[Dataset excerpts]

------------------------------------------------

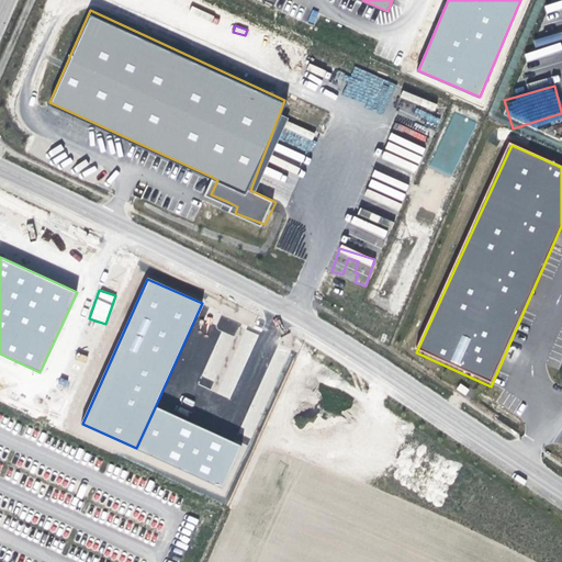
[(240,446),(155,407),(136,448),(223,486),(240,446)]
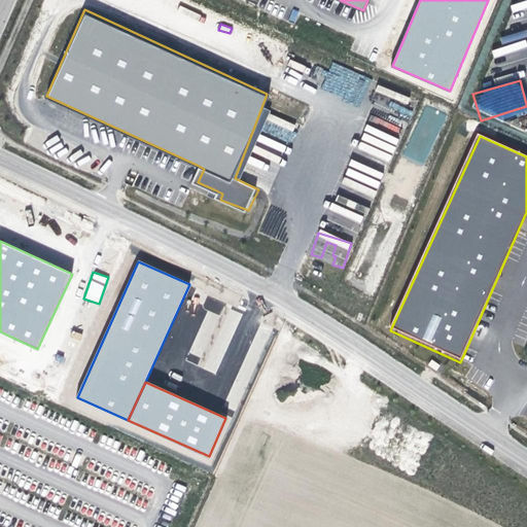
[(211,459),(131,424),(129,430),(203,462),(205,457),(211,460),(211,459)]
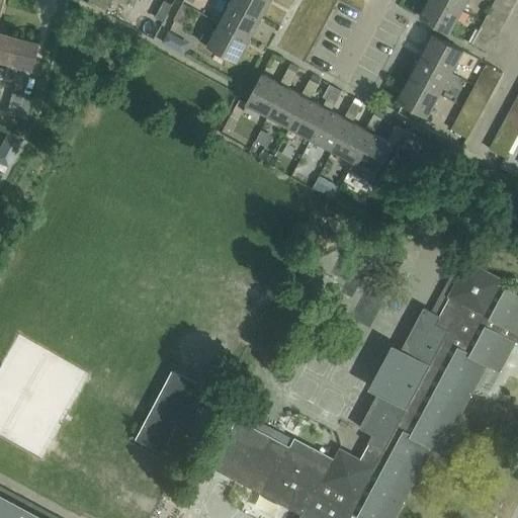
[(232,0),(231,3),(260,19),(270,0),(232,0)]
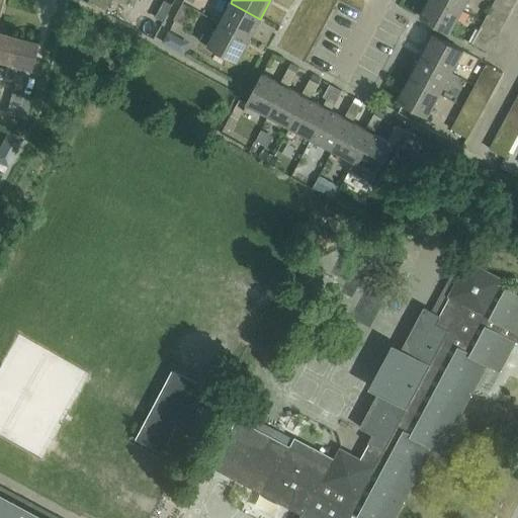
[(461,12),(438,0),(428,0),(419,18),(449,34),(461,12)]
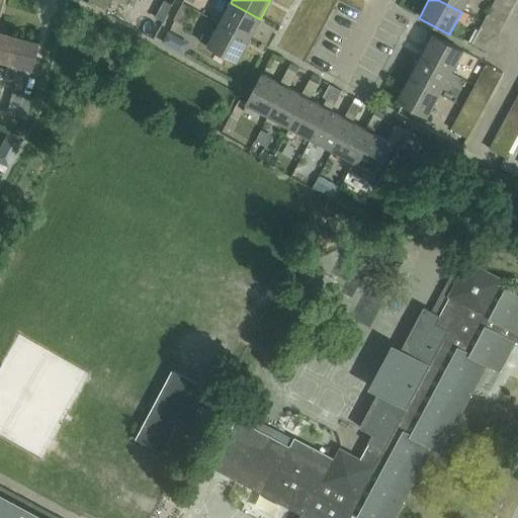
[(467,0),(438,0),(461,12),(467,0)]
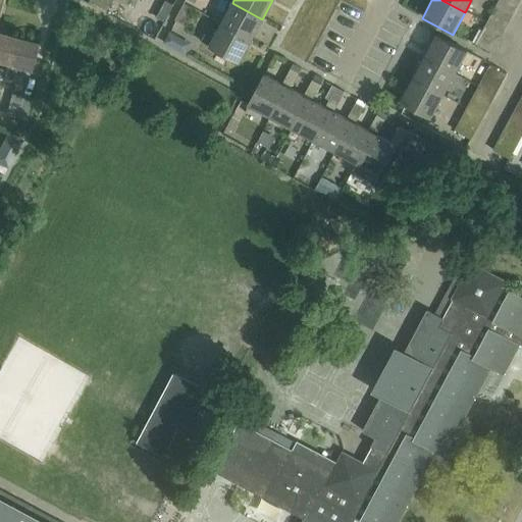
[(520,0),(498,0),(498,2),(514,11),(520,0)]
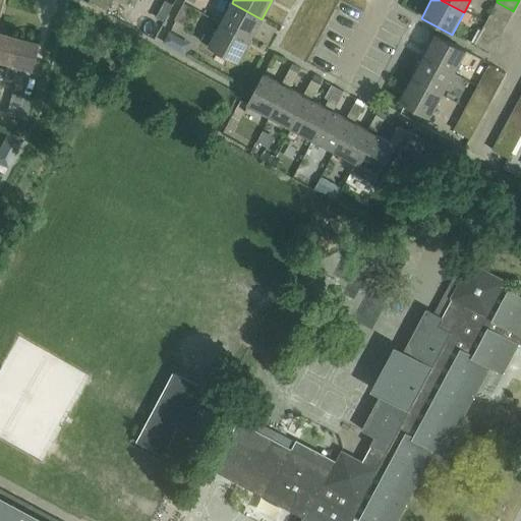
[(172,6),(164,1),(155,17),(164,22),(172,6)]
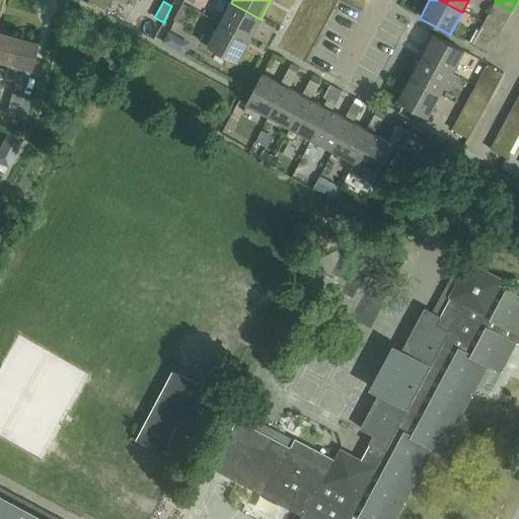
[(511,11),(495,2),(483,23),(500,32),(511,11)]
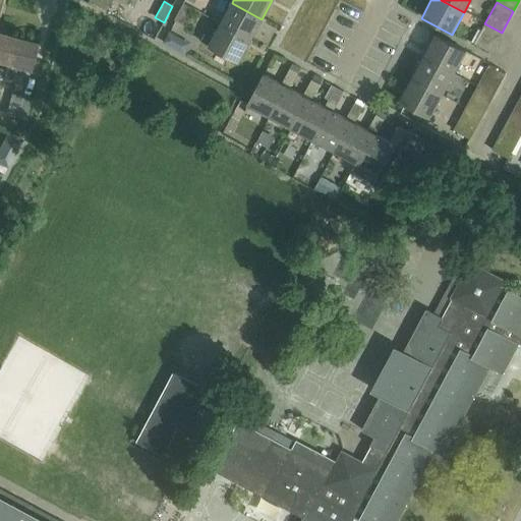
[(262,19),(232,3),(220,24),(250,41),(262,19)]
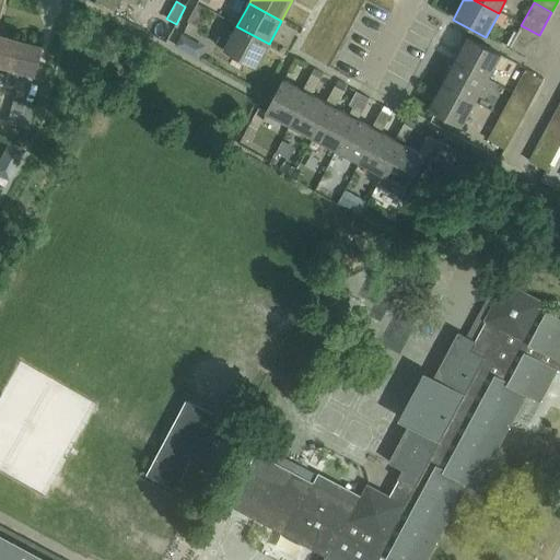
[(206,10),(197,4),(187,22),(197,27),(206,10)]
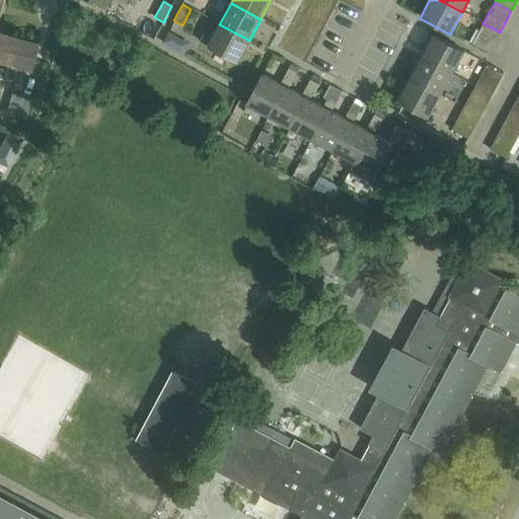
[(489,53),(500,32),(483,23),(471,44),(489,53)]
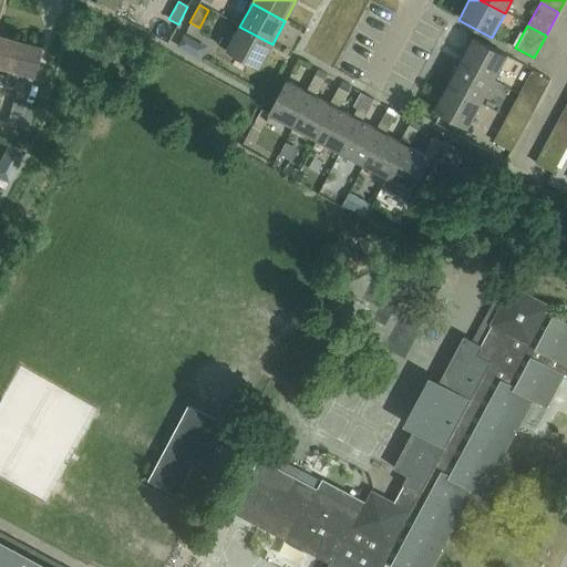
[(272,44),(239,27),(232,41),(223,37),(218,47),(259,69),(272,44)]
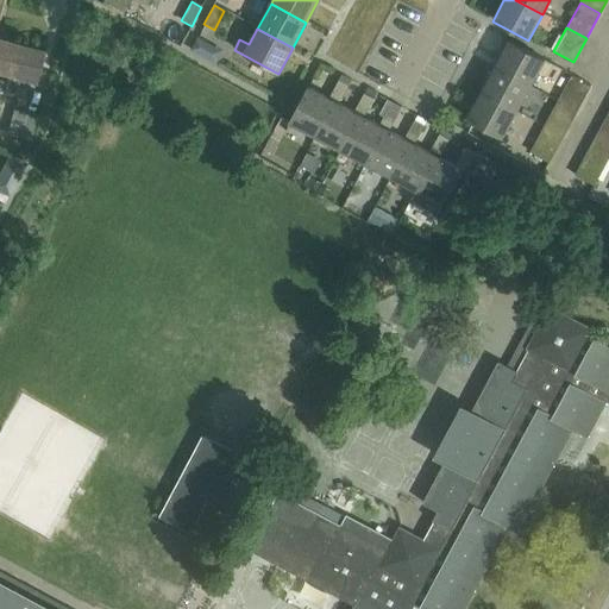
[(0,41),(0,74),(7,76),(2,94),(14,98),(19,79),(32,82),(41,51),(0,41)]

------------------------------------------------

TASK DESCRIPTION. Reproduce the lines from the line with "[(262,19),(232,3),(220,24),(250,41),(262,19)]" through the last line of the entries exactly, including both ends and excluding pictures.

TASK SOLUTION.
[(262,19),(232,3),(220,24),(250,41),(262,19)]
[(206,10),(197,4),(187,22),(197,27),(206,10)]
[(489,53),(500,32),(483,23),(471,44),(489,53)]
[(272,44),(239,27),(232,41),(223,37),(218,47),(259,69),(272,44)]
[(0,41),(0,74),(7,76),(2,94),(14,98),(19,79),(32,82),(41,51),(0,41)]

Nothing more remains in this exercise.